======== SOURCE MATERIAL

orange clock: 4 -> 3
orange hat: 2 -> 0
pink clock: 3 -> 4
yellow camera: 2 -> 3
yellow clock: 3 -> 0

================
======== SOURCE MATERIAL

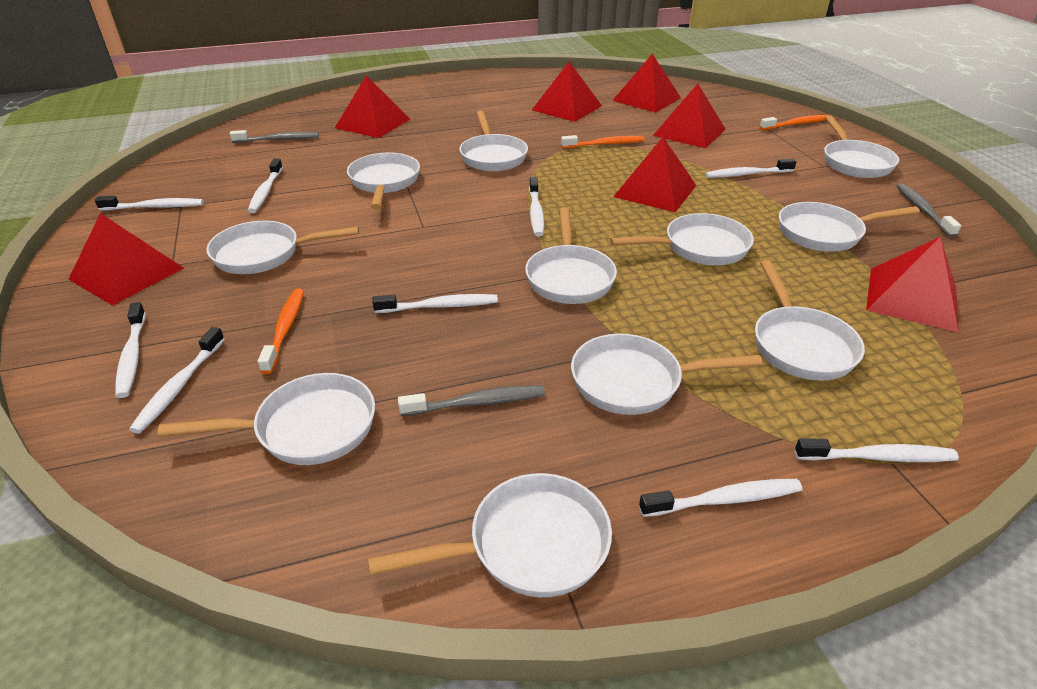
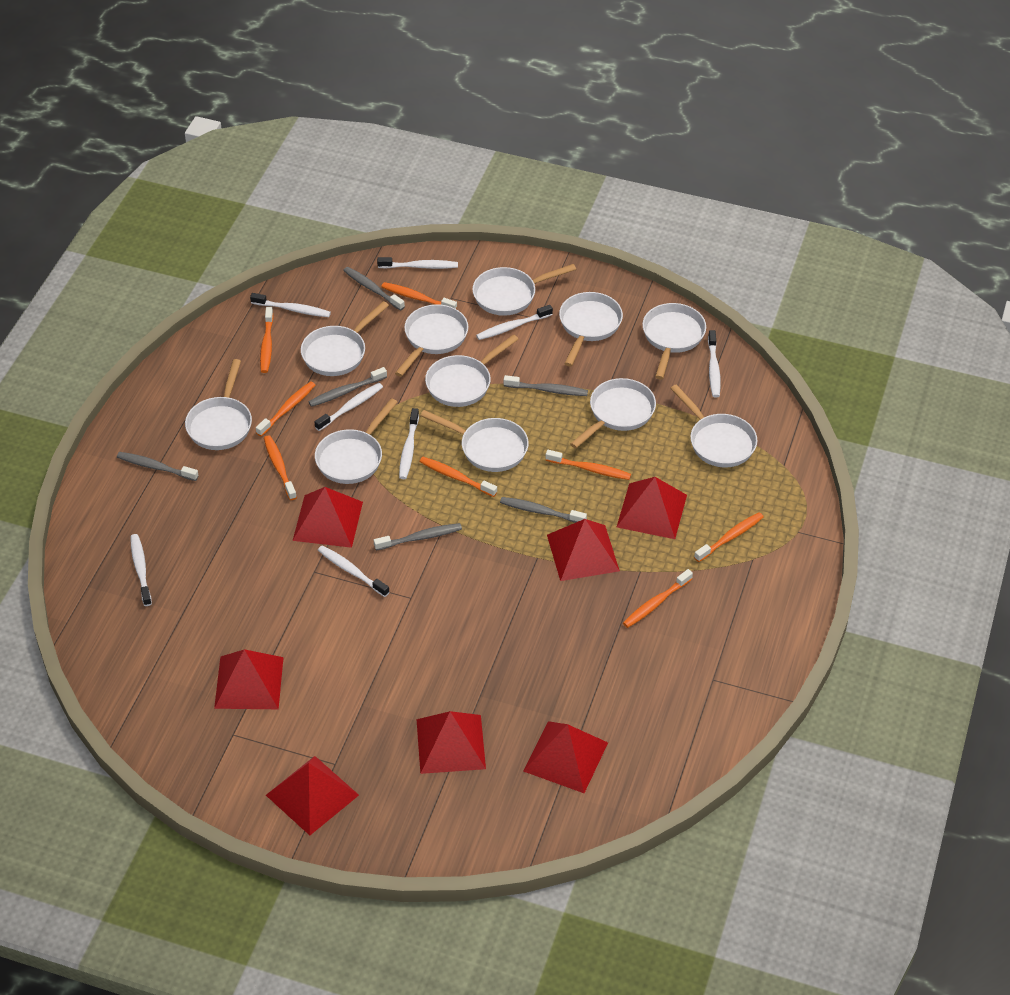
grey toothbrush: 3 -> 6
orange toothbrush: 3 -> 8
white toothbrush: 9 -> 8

================

[REQUIREMENT]: Collect every line with the string "toothbrush" from the records, and copy each.

[SOLUTION FOR THIS TASK]:
grey toothbrush: 3 -> 6
orange toothbrush: 3 -> 8
white toothbrush: 9 -> 8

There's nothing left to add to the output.